Start of Data to examine

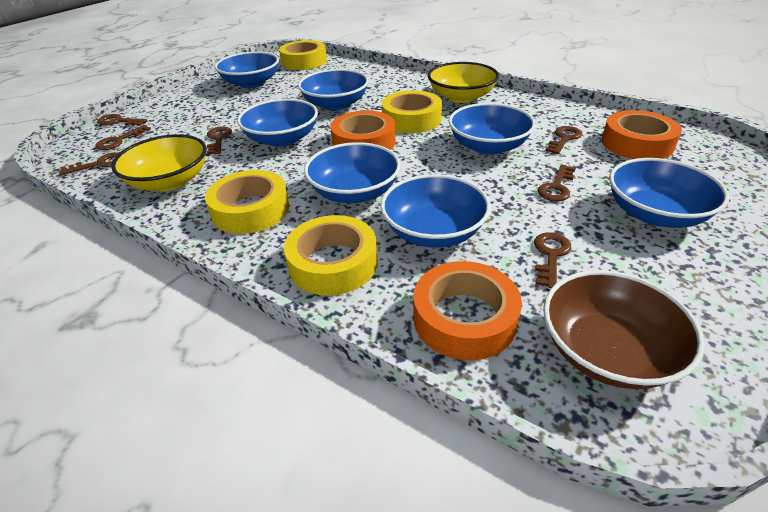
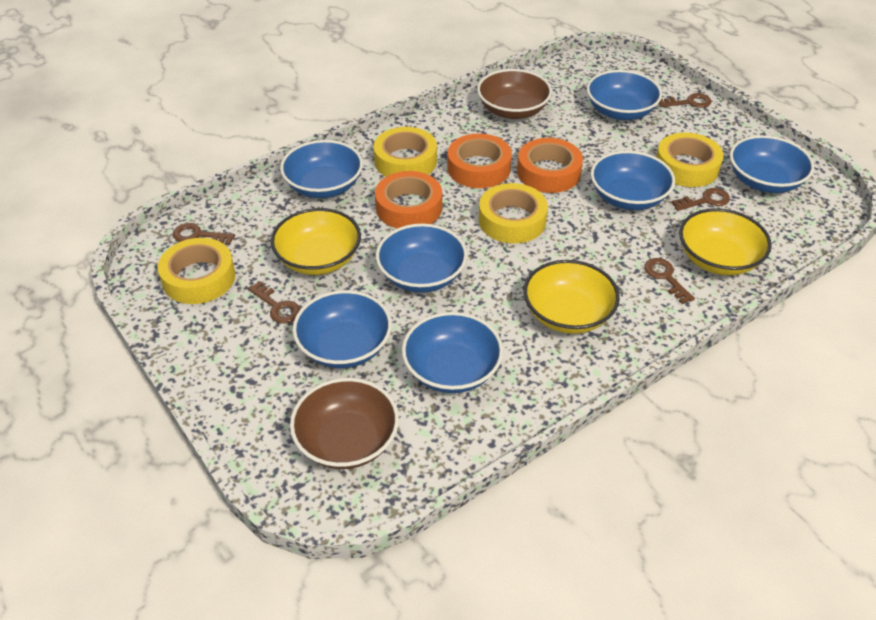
brown bowl: 1 -> 2
brown key: 7 -> 5
yellow bowl: 2 -> 3

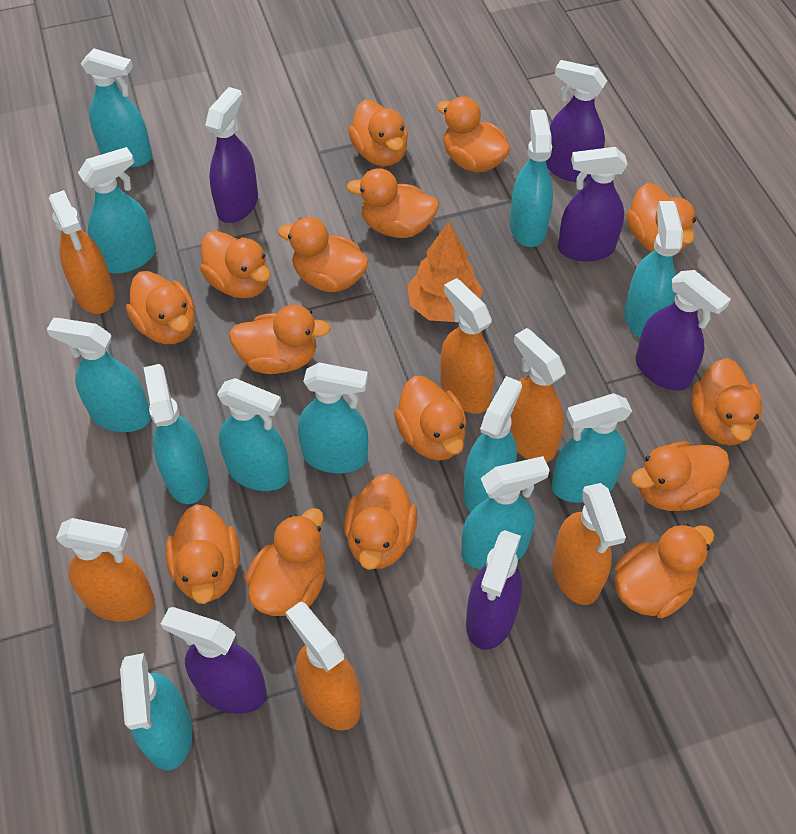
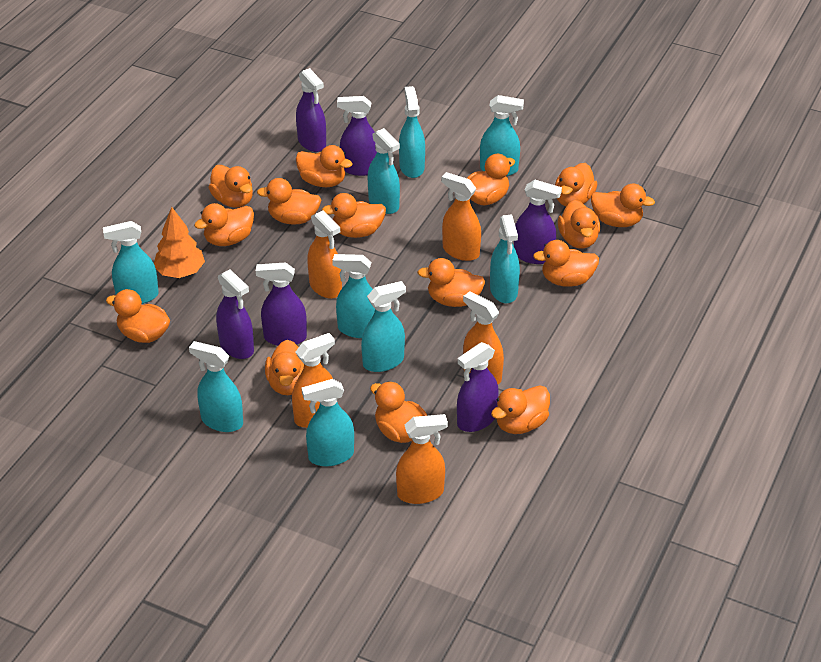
orange spray bottle: 6 -> 5
turquoise spray bottle: 12 -> 9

End of Data to examine

→ To do: Each record should be written out again exactly, though without its pictures.

→ Exercise answer:
brown bowl: 1 -> 2
brown key: 7 -> 5
yellow bowl: 2 -> 3

orange spray bottle: 6 -> 5
turquoise spray bottle: 12 -> 9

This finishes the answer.